▶ Material supplied:
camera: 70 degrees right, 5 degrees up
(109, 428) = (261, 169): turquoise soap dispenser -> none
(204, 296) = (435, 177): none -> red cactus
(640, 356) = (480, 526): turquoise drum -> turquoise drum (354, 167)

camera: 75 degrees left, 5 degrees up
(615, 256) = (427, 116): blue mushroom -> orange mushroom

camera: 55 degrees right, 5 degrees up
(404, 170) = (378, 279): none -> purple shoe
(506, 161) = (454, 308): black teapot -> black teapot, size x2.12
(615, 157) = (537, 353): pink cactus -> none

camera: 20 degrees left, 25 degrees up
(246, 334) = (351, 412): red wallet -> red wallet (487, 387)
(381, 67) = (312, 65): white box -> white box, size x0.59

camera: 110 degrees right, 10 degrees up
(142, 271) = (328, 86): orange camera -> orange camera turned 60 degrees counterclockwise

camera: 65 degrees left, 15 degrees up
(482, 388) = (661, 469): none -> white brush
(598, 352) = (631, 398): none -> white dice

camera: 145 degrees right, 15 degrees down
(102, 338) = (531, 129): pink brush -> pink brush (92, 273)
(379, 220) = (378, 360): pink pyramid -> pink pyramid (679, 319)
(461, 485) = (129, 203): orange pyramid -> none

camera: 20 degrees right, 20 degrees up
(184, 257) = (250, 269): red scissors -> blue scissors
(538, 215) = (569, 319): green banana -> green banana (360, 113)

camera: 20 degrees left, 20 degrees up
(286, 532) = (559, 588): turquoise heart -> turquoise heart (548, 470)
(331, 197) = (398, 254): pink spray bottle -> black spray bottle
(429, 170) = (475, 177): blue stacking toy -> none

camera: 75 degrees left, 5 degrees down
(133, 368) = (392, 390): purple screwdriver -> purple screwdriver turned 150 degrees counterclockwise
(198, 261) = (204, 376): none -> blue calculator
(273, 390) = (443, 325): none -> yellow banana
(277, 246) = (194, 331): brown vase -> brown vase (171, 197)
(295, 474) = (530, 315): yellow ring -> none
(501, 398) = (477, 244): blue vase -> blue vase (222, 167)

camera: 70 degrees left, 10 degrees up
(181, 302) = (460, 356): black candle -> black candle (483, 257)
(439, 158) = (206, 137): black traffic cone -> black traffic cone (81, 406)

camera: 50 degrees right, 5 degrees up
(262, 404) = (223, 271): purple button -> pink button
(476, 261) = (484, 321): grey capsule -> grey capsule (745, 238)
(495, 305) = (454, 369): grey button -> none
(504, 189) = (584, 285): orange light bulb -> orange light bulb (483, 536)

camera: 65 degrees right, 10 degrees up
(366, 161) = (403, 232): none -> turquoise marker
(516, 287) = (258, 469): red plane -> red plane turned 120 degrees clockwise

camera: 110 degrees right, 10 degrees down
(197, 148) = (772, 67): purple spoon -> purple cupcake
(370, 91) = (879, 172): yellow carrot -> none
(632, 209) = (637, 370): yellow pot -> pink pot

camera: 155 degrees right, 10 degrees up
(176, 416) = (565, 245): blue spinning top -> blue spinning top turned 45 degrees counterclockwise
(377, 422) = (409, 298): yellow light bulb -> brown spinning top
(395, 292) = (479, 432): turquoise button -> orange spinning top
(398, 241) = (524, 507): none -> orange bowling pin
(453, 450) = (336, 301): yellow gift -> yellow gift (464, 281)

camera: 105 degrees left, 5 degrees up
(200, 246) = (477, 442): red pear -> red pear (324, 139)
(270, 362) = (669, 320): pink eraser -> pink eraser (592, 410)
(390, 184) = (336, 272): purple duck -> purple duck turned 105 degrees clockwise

▶ Prompt:
Output the lines above between the one holding "camera: 20 degrees left, 25 degrees up" and the one holding "(184, 257) = (250, 269): red", inclusive, with nothing before or after them.

▶ Response:
camera: 20 degrees left, 25 degrees up
(246, 334) = (351, 412): red wallet -> red wallet (487, 387)
(381, 67) = (312, 65): white box -> white box, size x0.59

camera: 110 degrees right, 10 degrees up
(142, 271) = (328, 86): orange camera -> orange camera turned 60 degrees counterclockwise

camera: 65 degrees left, 15 degrees up
(482, 388) = (661, 469): none -> white brush
(598, 352) = (631, 398): none -> white dice

camera: 145 degrees right, 15 degrees down
(102, 338) = (531, 129): pink brush -> pink brush (92, 273)
(379, 220) = (378, 360): pink pyramid -> pink pyramid (679, 319)
(461, 485) = (129, 203): orange pyramid -> none

camera: 20 degrees right, 20 degrees up
(184, 257) = (250, 269): red scissors -> blue scissors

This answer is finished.